┌──

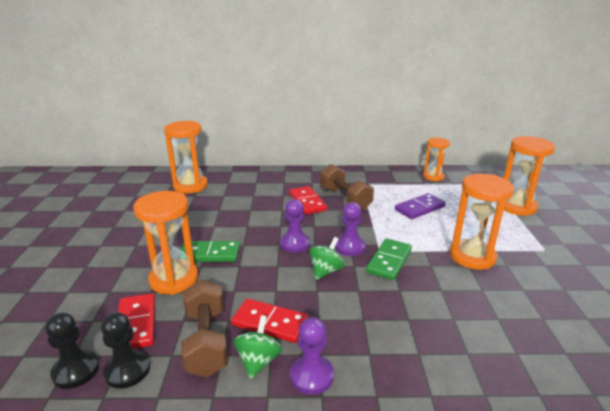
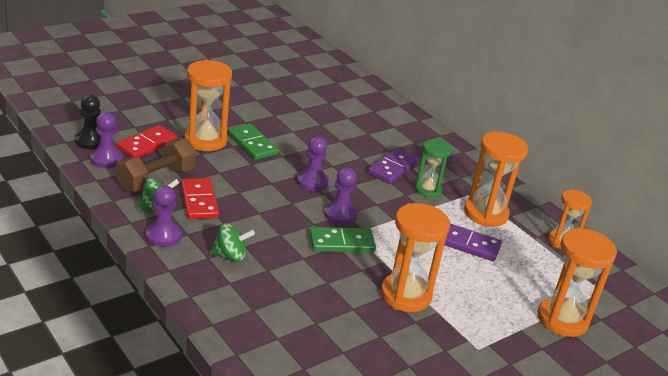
camera: 50 degrees right, 5 degrees up
(127, 370) = (106, 159): black pawn -> purple pawn
(190, 186) = (342, 94): orange hourglass -> orange hourglass (486, 213)
(307, 202) = (392, 168): red domino -> purple domino
(326, 271) = (289, 210): green spinning top -> green spinning top (230, 256)
(345, 199) = (427, 190): brown dumbbell -> green hourglass

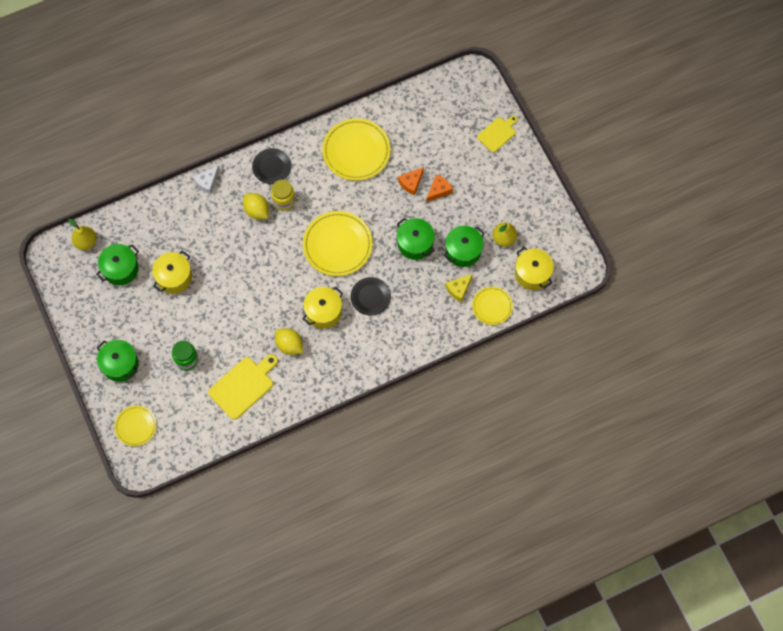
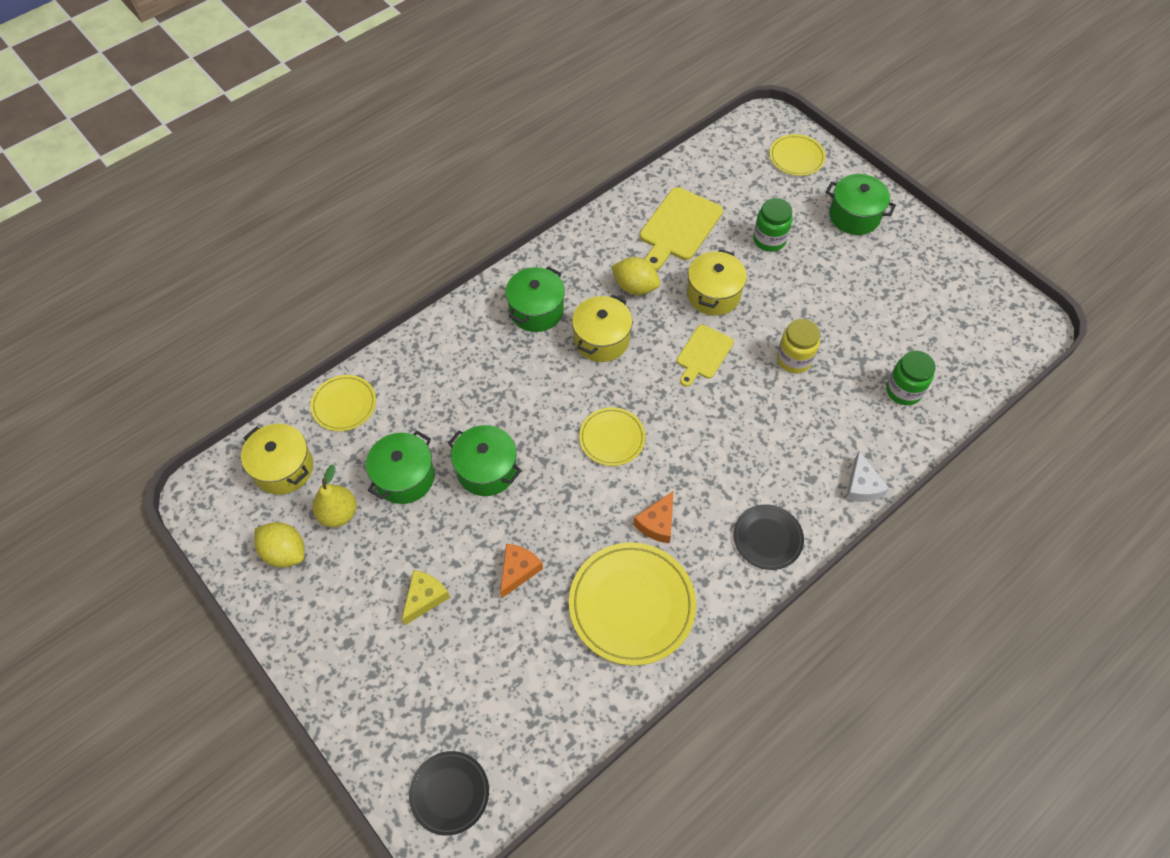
camera: 165 degrees right, 10 degrees down
(86, 242) = (995, 352): yellow pear -> none
(120, 269) = (922, 328): green pot -> green pot (536, 310)
(154, 231) = (903, 391): none -> green jar
(174, 277) = (840, 335): yellow pot -> yellow pot (713, 294)
(207, 182) = (862, 486): white cheese -> white cheese turned 150 degrees clockwise
(257, 211) = (761, 459): yellow lemon -> yellow lemon (285, 552)
(284, 201) = (724, 486): yellow jar -> yellow jar (794, 359)
(337, 245) = (612, 438): yellow plate -> yellow plate, size x0.57
(370, 297) = (536, 375): black plate -> black plate (449, 793)
(439, 190) = (466, 569): orange cheese -> orange cheese (657, 523)
(458, 289) = (401, 417): yellow cheese -> yellow cheese (425, 598)
(497, 133) = (376, 709): yellow cutting board -> yellow cutting board (703, 354)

└──

**Written task:** Repeat the material exactly. Skip the images.

**Exercise solution:**
camera: 50 degrees right, 5 degrees up
(127, 370) = (106, 159): black pawn -> purple pawn
(190, 186) = (342, 94): orange hourglass -> orange hourglass (486, 213)
(307, 202) = (392, 168): red domino -> purple domino
(326, 271) = (289, 210): green spinning top -> green spinning top (230, 256)
(345, 199) = (427, 190): brown dumbbell -> green hourglass

camera: 165 degrees right, 10 degrees down
(86, 242) = (995, 352): yellow pear -> none
(120, 269) = (922, 328): green pot -> green pot (536, 310)
(154, 231) = (903, 391): none -> green jar
(174, 277) = (840, 335): yellow pot -> yellow pot (713, 294)
(207, 182) = (862, 486): white cheese -> white cheese turned 150 degrees clockwise
(257, 211) = (761, 459): yellow lemon -> yellow lemon (285, 552)
(284, 201) = (724, 486): yellow jar -> yellow jar (794, 359)
(337, 245) = (612, 438): yellow plate -> yellow plate, size x0.57
(370, 297) = (536, 375): black plate -> black plate (449, 793)
(439, 190) = (466, 569): orange cheese -> orange cheese (657, 523)
(458, 289) = (401, 417): yellow cheese -> yellow cheese (425, 598)
(497, 133) = (376, 709): yellow cutting board -> yellow cutting board (703, 354)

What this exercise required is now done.